CHALLENGE: Please return the lines below word for word, omitting the pictures.
[START OF RECORDS SHOWN]
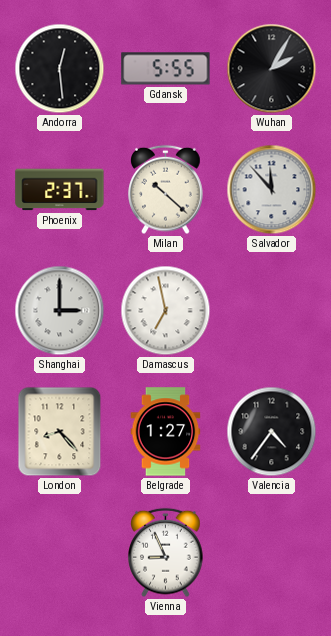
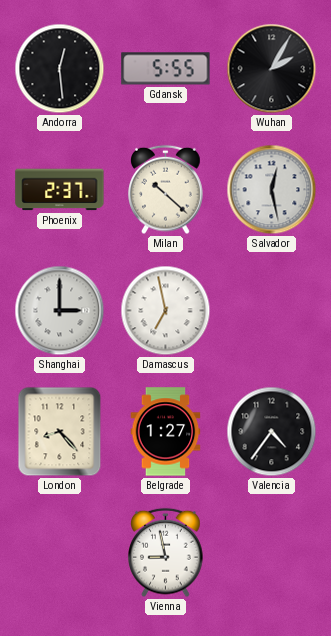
Salvador: 11:53 -> 12:28
Vienna: 8:56 -> 8:58
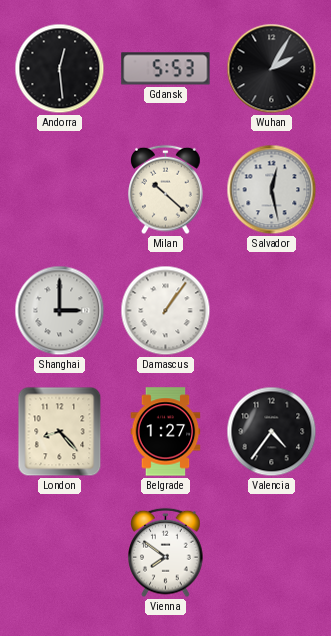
Gdansk: 5:55 -> 5:53
Phoenix: 2:37 -> none
Damascus: 6:58 -> 1:06
Vienna: 8:58 -> 7:51
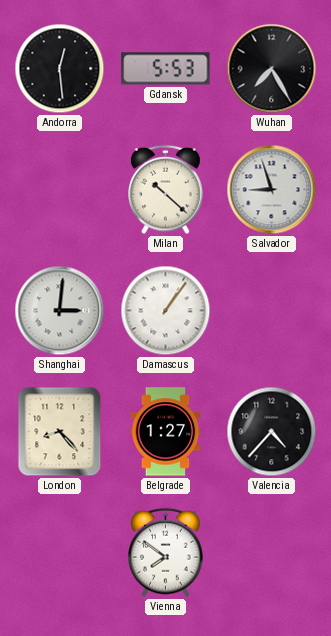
Wuhan: 2:05 -> 7:25
Salvador: 12:28 -> 8:57
Shanghai: 3:00 -> 3:01
Valencia: 4:36 -> 4:37
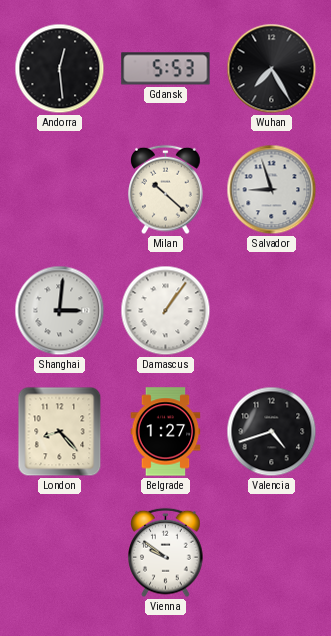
Valencia: 4:37 -> 4:42
Vienna: 7:51 -> 9:51
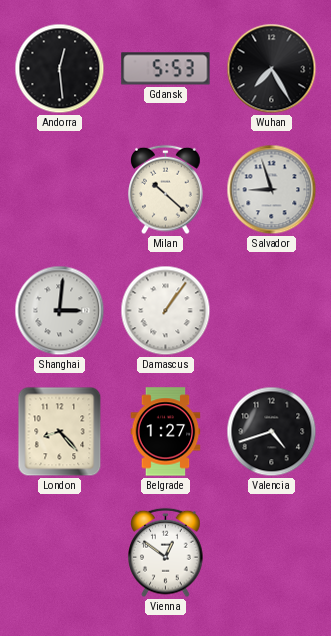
Vienna: 9:51 -> 12:51
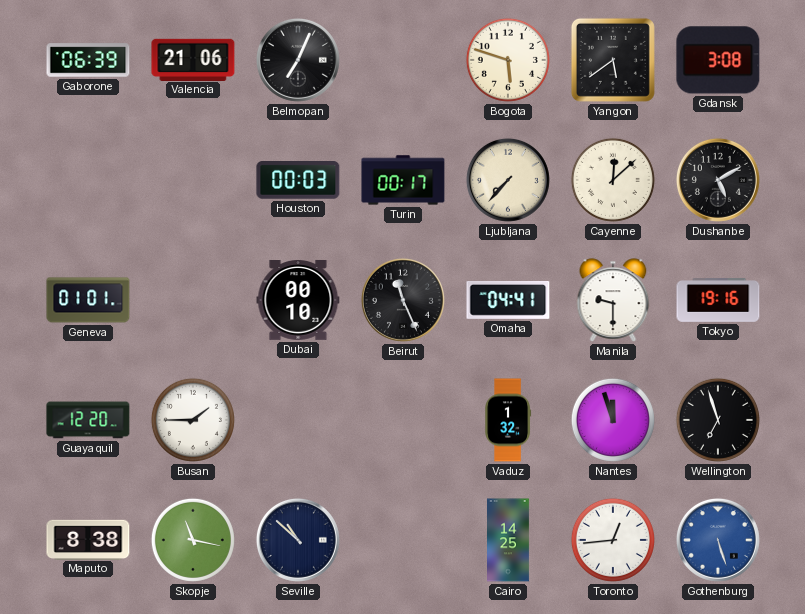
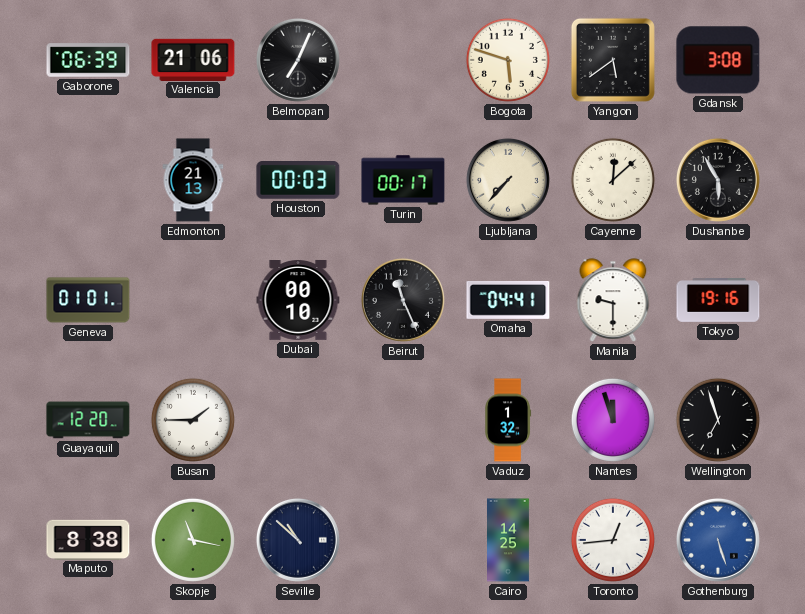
Edmonton: none -> 21:13
Dushanbe: 5:10 -> 5:55
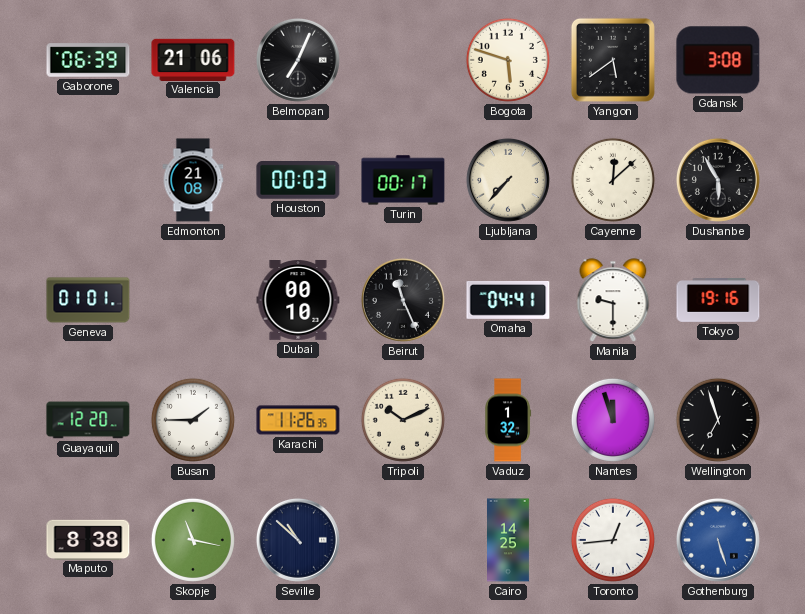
Edmonton: 21:13 -> 21:08
Karachi: none -> 11:26
Tripoli: none -> 10:11
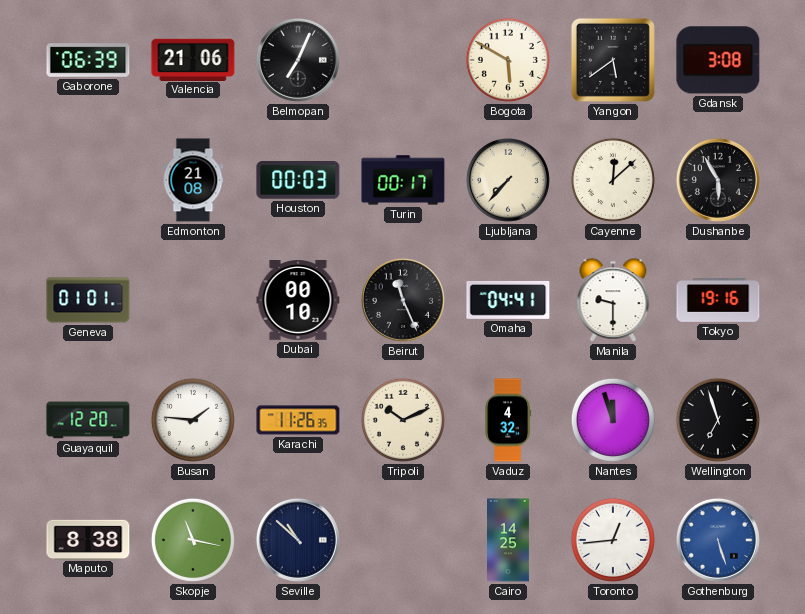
Bogota: 5:48 -> 5:50
Busan: 1:45 -> 1:46
Vaduz: 1:32 -> 4:32
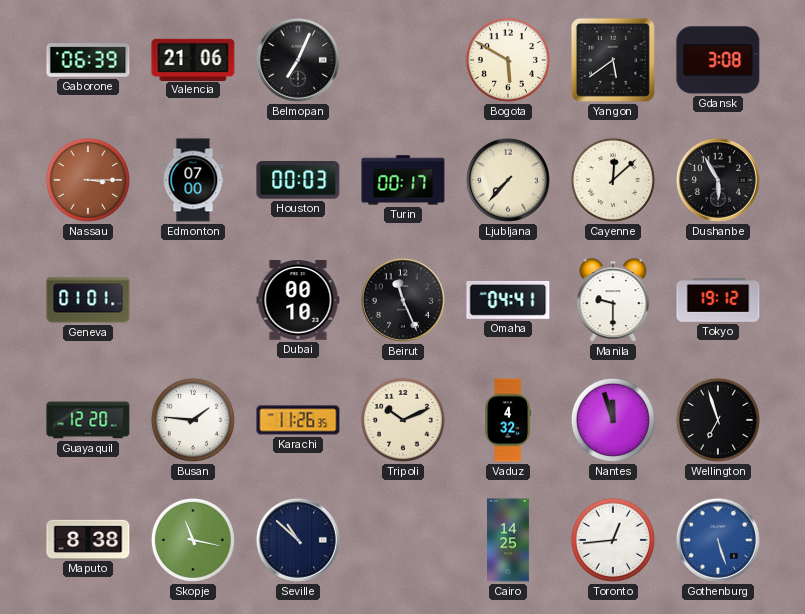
Nassau: none -> 3:15
Edmonton: 21:08 -> 07:00
Tokyo: 19:16 -> 19:12
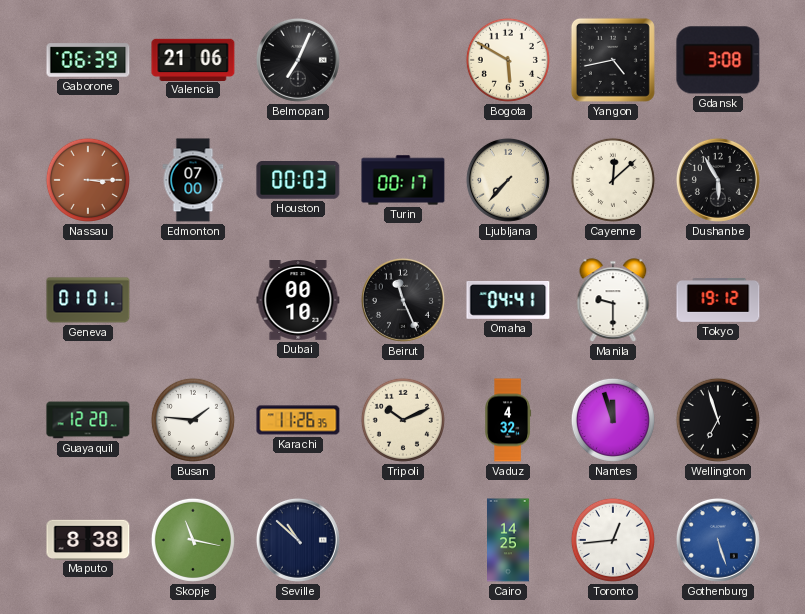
Yangon: 5:39 -> 4:43
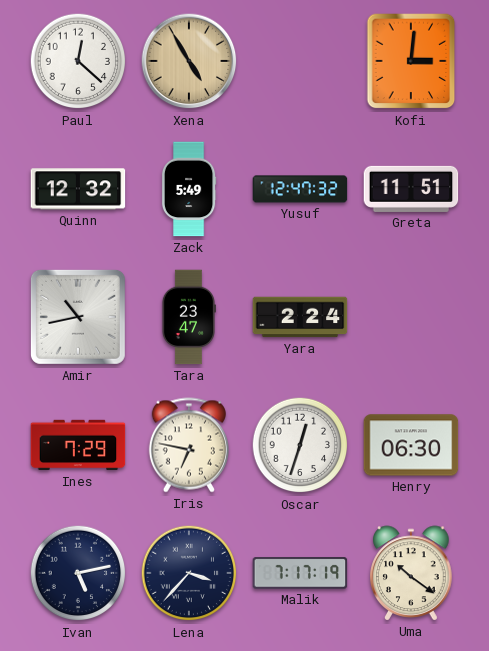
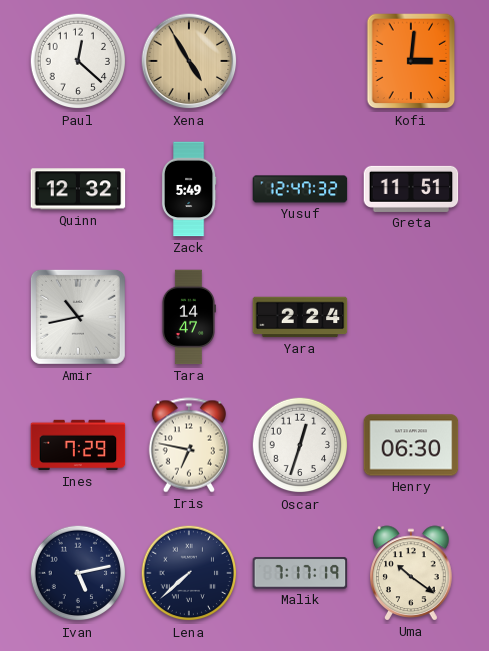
Tara: 23:47 -> 14:47
Lena: 3:37 -> 7:38
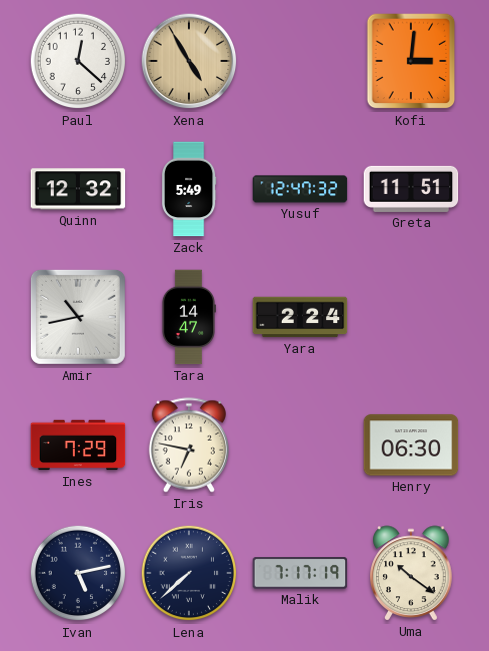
Oscar: 12:33 -> none
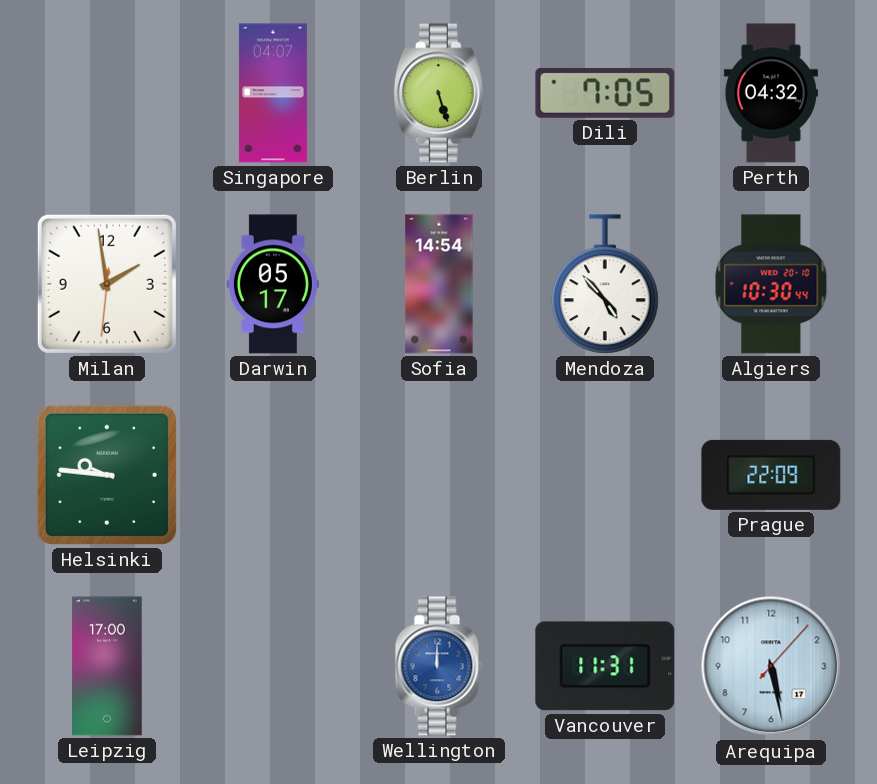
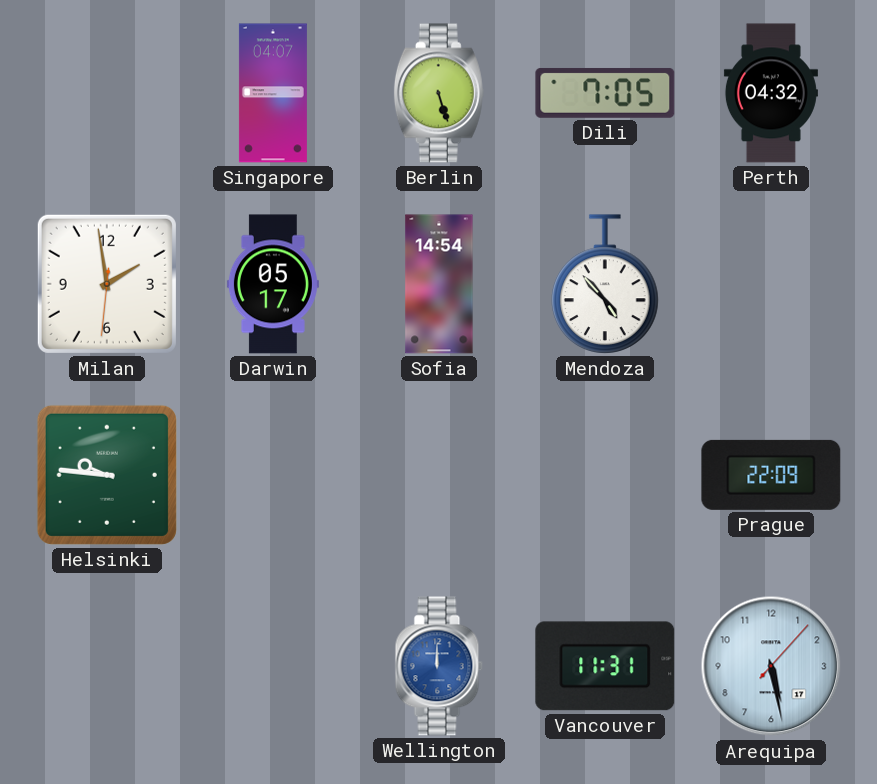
Algiers: 10:30 -> none
Leipzig: 17:00 -> none
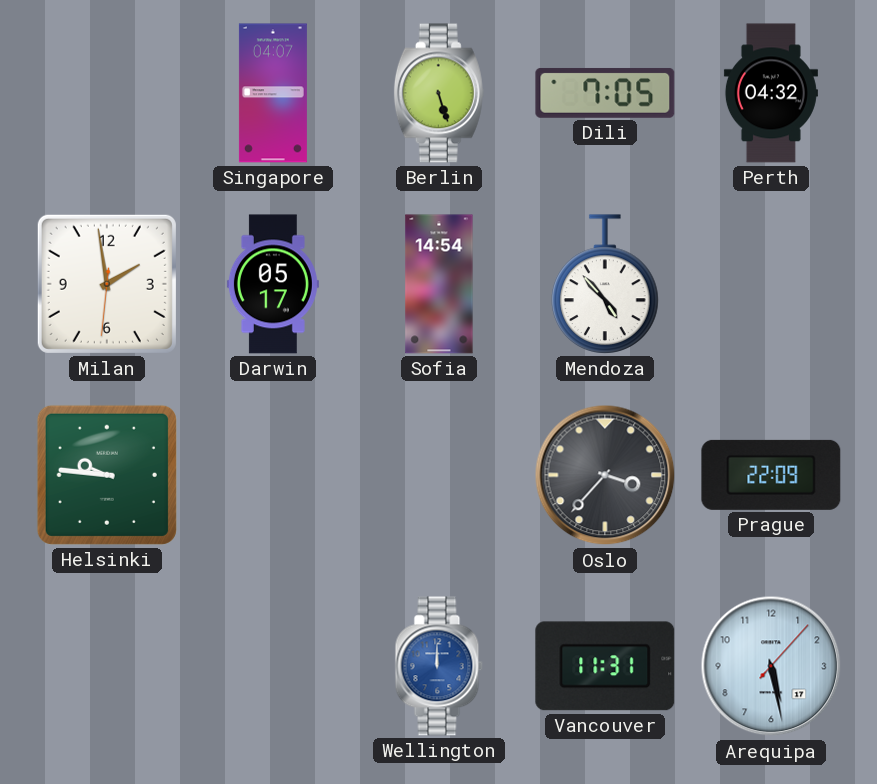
Oslo: none -> 3:37
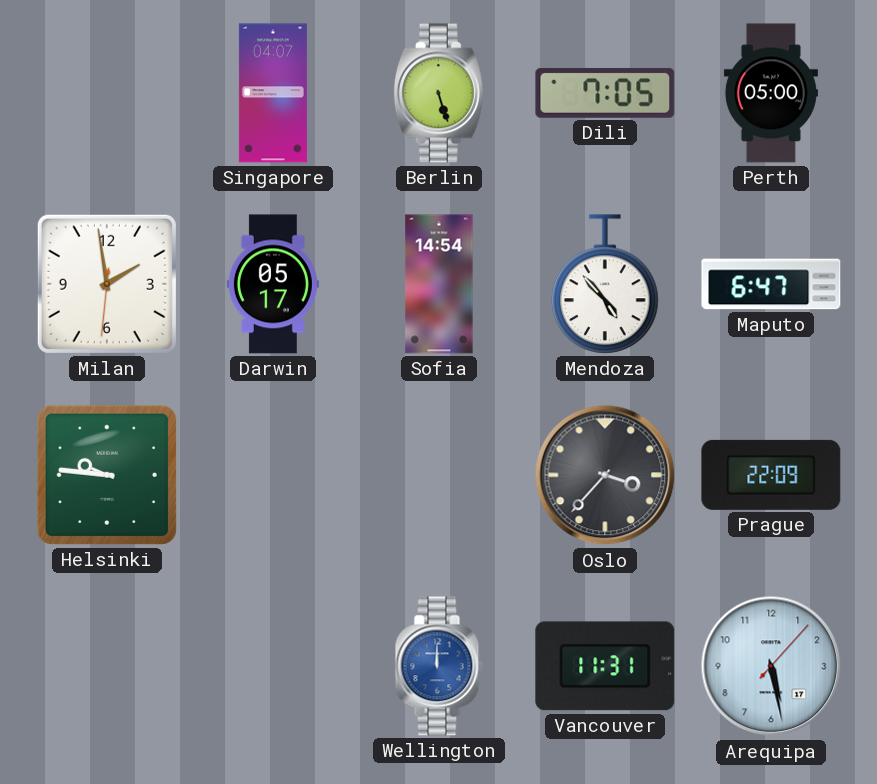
Perth: 04:32 -> 05:00
Maputo: none -> 6:47
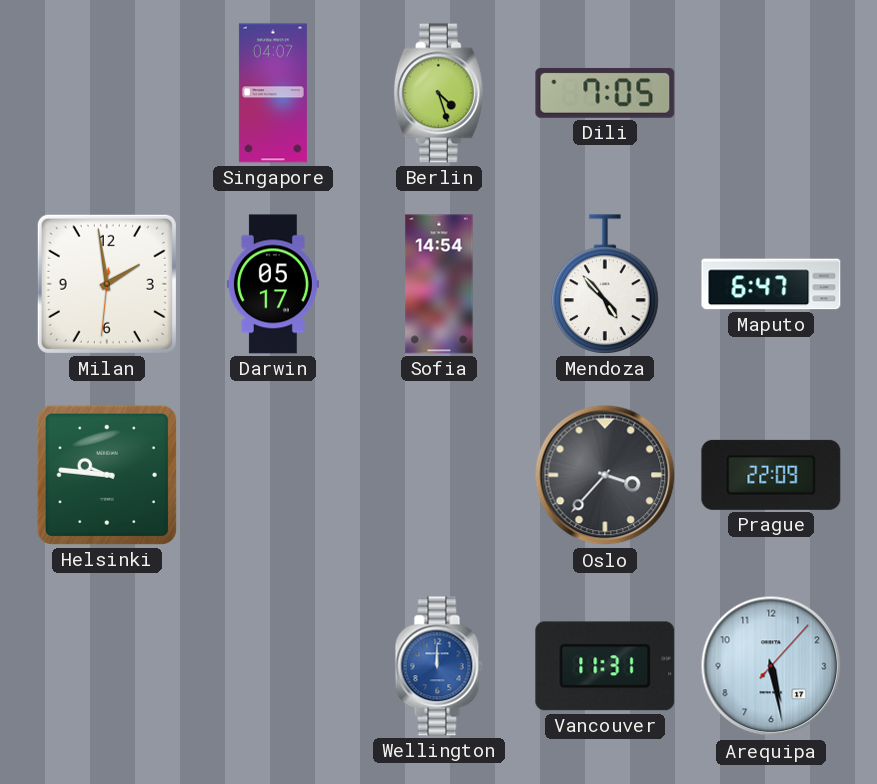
[END OF RECORDS SHOWN]
RESPONSE FOR THIS EXERCISE:
Salvador: 11:53 -> 12:28
Vienna: 8:56 -> 8:58
Gdansk: 5:55 -> 5:53
Phoenix: 2:37 -> none
Damascus: 6:58 -> 1:06
Vienna: 8:58 -> 7:51
Wuhan: 2:05 -> 7:25
Salvador: 12:28 -> 8:57
Shanghai: 3:00 -> 3:01
Valencia: 4:36 -> 4:37
Valencia: 4:37 -> 4:42
Vienna: 7:51 -> 9:51
Vienna: 9:51 -> 12:51
Edmonton: none -> 21:13
Dushanbe: 5:10 -> 5:55
Edmonton: 21:13 -> 21:08
Karachi: none -> 11:26
Tripoli: none -> 10:11
Bogota: 5:48 -> 5:50
Busan: 1:45 -> 1:46
Vaduz: 1:32 -> 4:32
Nassau: none -> 3:15
Edmonton: 21:08 -> 07:00
Tokyo: 19:16 -> 19:12
Yangon: 5:39 -> 4:43
Tara: 23:47 -> 14:47
Lena: 3:37 -> 7:38
Oscar: 12:33 -> none
Algiers: 10:30 -> none
Leipzig: 17:00 -> none
Oslo: none -> 3:37
Perth: 04:32 -> 05:00
Maputo: none -> 6:47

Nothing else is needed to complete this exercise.